* Assignment *
Return every line of the material exactly.

**********

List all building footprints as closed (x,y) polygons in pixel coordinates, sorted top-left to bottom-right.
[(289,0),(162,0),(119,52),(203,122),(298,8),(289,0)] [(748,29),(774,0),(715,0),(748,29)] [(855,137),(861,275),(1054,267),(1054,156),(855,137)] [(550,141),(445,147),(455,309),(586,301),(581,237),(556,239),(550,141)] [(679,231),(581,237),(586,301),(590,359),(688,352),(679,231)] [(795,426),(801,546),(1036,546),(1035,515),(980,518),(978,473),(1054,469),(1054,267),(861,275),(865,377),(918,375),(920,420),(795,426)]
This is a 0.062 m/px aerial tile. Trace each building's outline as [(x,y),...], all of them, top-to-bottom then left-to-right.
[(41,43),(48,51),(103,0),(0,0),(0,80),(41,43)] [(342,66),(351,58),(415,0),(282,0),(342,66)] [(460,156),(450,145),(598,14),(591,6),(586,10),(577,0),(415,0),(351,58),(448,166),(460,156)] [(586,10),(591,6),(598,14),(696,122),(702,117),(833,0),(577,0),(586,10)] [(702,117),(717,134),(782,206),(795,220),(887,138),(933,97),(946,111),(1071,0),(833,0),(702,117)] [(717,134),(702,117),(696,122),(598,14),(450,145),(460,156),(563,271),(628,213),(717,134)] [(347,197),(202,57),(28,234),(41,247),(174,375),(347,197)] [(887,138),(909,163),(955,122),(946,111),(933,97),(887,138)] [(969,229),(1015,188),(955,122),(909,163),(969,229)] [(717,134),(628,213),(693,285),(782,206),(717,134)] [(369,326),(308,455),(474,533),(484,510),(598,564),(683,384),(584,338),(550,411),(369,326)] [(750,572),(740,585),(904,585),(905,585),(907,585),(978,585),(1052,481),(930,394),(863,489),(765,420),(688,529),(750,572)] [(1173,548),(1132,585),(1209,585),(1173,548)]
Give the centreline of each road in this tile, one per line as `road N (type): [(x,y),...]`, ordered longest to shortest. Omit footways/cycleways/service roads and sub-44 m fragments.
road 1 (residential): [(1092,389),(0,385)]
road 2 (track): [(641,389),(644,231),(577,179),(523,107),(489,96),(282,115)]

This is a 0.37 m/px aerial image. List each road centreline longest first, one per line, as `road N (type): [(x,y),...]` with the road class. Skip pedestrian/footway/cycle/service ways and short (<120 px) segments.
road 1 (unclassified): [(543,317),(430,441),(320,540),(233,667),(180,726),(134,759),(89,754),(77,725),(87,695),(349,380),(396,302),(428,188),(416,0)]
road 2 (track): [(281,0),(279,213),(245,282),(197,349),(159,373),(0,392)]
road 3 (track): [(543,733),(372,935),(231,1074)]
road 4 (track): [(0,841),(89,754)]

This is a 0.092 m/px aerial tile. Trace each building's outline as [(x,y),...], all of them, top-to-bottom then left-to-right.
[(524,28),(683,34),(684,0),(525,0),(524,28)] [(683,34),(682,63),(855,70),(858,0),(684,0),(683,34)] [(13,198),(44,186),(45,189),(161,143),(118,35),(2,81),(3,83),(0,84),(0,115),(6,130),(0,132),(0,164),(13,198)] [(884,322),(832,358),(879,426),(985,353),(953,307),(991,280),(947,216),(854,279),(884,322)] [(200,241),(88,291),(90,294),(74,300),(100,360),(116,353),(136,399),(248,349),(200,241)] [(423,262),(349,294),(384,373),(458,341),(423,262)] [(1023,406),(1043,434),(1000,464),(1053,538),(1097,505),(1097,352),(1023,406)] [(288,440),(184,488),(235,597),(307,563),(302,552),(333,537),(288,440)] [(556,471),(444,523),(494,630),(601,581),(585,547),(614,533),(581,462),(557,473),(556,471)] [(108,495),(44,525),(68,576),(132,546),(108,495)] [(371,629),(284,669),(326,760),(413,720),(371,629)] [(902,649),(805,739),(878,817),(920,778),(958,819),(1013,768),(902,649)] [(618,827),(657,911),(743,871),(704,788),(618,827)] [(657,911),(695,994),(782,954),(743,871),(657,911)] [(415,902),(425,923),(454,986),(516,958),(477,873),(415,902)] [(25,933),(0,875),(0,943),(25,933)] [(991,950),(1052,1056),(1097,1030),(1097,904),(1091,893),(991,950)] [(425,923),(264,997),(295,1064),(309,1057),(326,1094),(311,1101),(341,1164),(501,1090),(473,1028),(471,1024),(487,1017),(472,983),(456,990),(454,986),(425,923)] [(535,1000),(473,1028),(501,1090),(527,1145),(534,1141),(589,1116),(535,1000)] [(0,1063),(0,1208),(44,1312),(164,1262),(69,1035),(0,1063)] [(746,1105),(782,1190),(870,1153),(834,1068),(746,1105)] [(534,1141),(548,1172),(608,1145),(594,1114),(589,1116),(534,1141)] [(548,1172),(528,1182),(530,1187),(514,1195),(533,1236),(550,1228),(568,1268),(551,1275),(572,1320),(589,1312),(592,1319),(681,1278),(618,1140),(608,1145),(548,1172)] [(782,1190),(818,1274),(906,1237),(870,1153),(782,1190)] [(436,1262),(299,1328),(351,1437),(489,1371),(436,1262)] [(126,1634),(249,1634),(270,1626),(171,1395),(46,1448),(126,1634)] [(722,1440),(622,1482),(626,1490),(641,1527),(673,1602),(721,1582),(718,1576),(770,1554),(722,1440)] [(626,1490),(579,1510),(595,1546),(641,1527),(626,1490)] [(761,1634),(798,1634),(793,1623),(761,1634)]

**********

* Expected answer *
List all building footprints as closed (x,y) polygons in pixel coordinates, sorted top-left to bottom-right.
[(289,0),(162,0),(119,52),(203,122),(298,8),(289,0)] [(748,29),(774,0),(715,0),(748,29)] [(855,137),(861,275),(1054,267),(1054,156),(855,137)] [(550,141),(445,147),(455,309),(586,301),(581,237),(556,239),(550,141)] [(679,231),(581,237),(586,301),(590,359),(688,352),(679,231)] [(795,426),(801,546),(1036,546),(1035,515),(980,518),(978,473),(1054,469),(1054,267),(861,275),(865,377),(918,375),(920,420),(795,426)]
This is a 0.062 m/px aerial tile. Trace each building's outline as [(x,y),...], all of them, top-to-bottom then left-to-right.
[(41,43),(48,51),(103,0),(0,0),(0,80),(41,43)] [(342,66),(351,58),(415,0),(282,0),(342,66)] [(460,156),(450,145),(598,14),(591,6),(586,10),(577,0),(415,0),(351,58),(448,166),(460,156)] [(586,10),(591,6),(598,14),(696,122),(702,117),(833,0),(577,0),(586,10)] [(702,117),(717,134),(782,206),(795,220),(887,138),(933,97),(946,111),(1071,0),(833,0),(702,117)] [(717,134),(702,117),(696,122),(598,14),(450,145),(460,156),(563,271),(628,213),(717,134)] [(347,197),(202,57),(28,234),(41,247),(174,375),(347,197)] [(887,138),(909,163),(955,122),(946,111),(933,97),(887,138)] [(969,229),(1015,188),(955,122),(909,163),(969,229)] [(717,134),(628,213),(693,285),(782,206),(717,134)] [(369,326),(308,455),(474,533),(484,510),(598,564),(683,384),(584,338),(550,411),(369,326)] [(750,572),(740,585),(904,585),(905,585),(907,585),(978,585),(1052,481),(930,394),(863,489),(765,420),(688,529),(750,572)] [(1173,548),(1132,585),(1209,585),(1173,548)]
Give the centreline of each road in this tile, one per line as `road N (type): [(x,y),...]`, ordered longest to shortest. Omit footways/cycleways/service roads and sub-44 m fragments.
road 1 (residential): [(1092,389),(0,385)]
road 2 (track): [(641,389),(644,231),(577,179),(523,107),(489,96),(282,115)]

This is a 0.37 m/px aerial image. List each road centreline longest first, one per line, as `road N (type): [(x,y),...]` with the road class. Skip pedestrian/footway/cycle/service ways and short (<120 px) segments.
road 1 (unclassified): [(543,317),(430,441),(320,540),(233,667),(180,726),(134,759),(89,754),(77,725),(87,695),(349,380),(396,302),(428,188),(416,0)]
road 2 (track): [(281,0),(279,213),(245,282),(197,349),(159,373),(0,392)]
road 3 (track): [(543,733),(372,935),(231,1074)]
road 4 (track): [(0,841),(89,754)]

This is a 0.092 m/px aerial tile. Trace each building's outline as [(x,y),...], all of them, top-to-bottom then left-to-right.
[(524,28),(683,34),(684,0),(525,0),(524,28)] [(683,34),(682,63),(855,70),(858,0),(684,0),(683,34)] [(13,198),(44,186),(45,189),(161,143),(118,35),(2,81),(3,83),(0,84),(0,115),(6,130),(0,132),(0,164),(13,198)] [(884,322),(832,358),(879,426),(985,353),(953,307),(991,280),(947,216),(854,279),(884,322)] [(200,241),(88,291),(90,294),(74,300),(100,360),(116,353),(136,399),(248,349),(200,241)] [(423,262),(349,294),(384,373),(458,341),(423,262)] [(1023,406),(1043,434),(1000,464),(1053,538),(1097,505),(1097,352),(1023,406)] [(288,440),(184,488),(235,597),(307,563),(302,552),(333,537),(288,440)] [(556,471),(444,523),(494,630),(601,581),(585,547),(614,533),(581,462),(557,473),(556,471)] [(108,495),(44,525),(68,576),(132,546),(108,495)] [(371,629),(284,669),(326,760),(413,720),(371,629)] [(902,649),(805,739),(878,817),(920,778),(958,819),(1013,768),(902,649)] [(618,827),(657,911),(743,871),(704,788),(618,827)] [(657,911),(695,994),(782,954),(743,871),(657,911)] [(415,902),(425,923),(454,986),(516,958),(477,873),(415,902)] [(25,933),(0,875),(0,943),(25,933)] [(991,950),(1052,1056),(1097,1030),(1097,904),(1091,893),(991,950)] [(425,923),(264,997),(295,1064),(309,1057),(326,1094),(311,1101),(341,1164),(501,1090),(473,1028),(471,1024),(487,1017),(472,983),(456,990),(454,986),(425,923)] [(535,1000),(473,1028),(501,1090),(527,1145),(534,1141),(589,1116),(535,1000)] [(0,1063),(0,1208),(44,1312),(164,1262),(69,1035),(0,1063)] [(746,1105),(782,1190),(870,1153),(834,1068),(746,1105)] [(534,1141),(548,1172),(608,1145),(594,1114),(589,1116),(534,1141)] [(548,1172),(528,1182),(530,1187),(514,1195),(533,1236),(550,1228),(568,1268),(551,1275),(572,1320),(589,1312),(592,1319),(681,1278),(618,1140),(608,1145),(548,1172)] [(782,1190),(818,1274),(906,1237),(870,1153),(782,1190)] [(436,1262),(299,1328),(351,1437),(489,1371),(436,1262)] [(126,1634),(249,1634),(270,1626),(171,1395),(46,1448),(126,1634)] [(722,1440),(622,1482),(626,1490),(641,1527),(673,1602),(721,1582),(718,1576),(770,1554),(722,1440)] [(626,1490),(579,1510),(595,1546),(641,1527),(626,1490)] [(761,1634),(798,1634),(793,1623),(761,1634)]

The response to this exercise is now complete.